- _The task_
Using the material below, return exactly the lines between the one holding "# camera: 30 degrees left, 10 degrees down" and the one holding "added,,green pawn (1st", inclusive, and no others.

- _Recorded information_
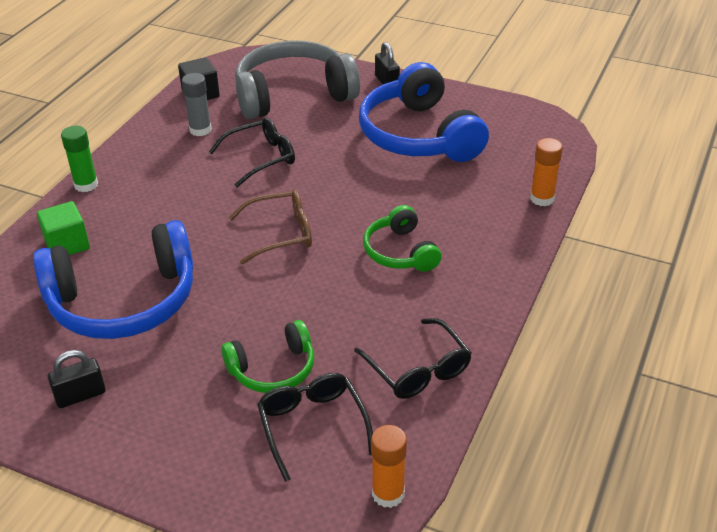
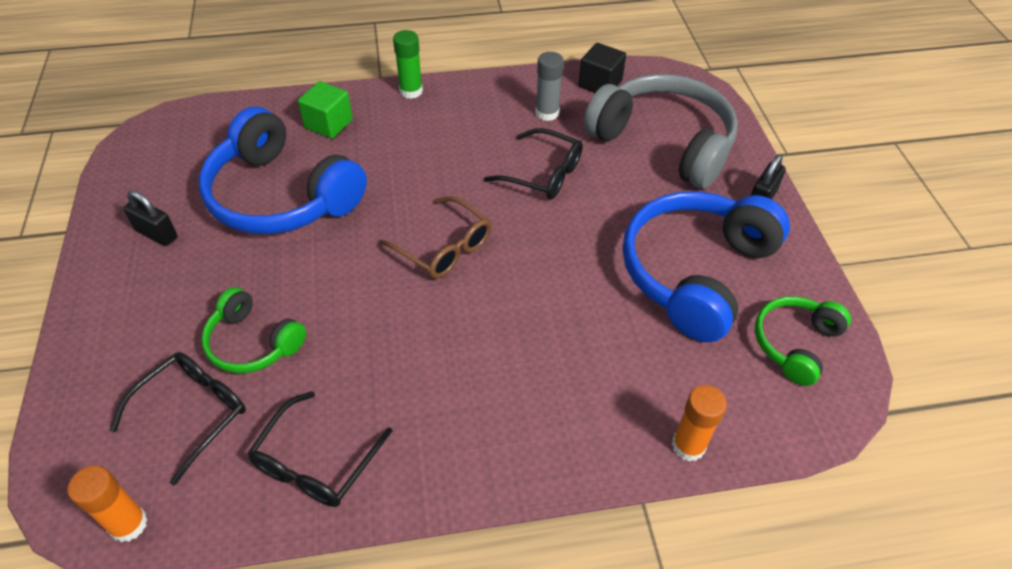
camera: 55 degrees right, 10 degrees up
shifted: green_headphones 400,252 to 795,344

==

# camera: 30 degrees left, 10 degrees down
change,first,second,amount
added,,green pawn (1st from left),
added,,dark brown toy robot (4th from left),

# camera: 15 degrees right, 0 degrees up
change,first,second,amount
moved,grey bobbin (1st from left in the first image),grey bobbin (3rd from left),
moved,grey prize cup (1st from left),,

- _Task result_
# camera: 30 degrees left, 10 degrees down
change,first,second,amount
added,,green pawn (1st from left),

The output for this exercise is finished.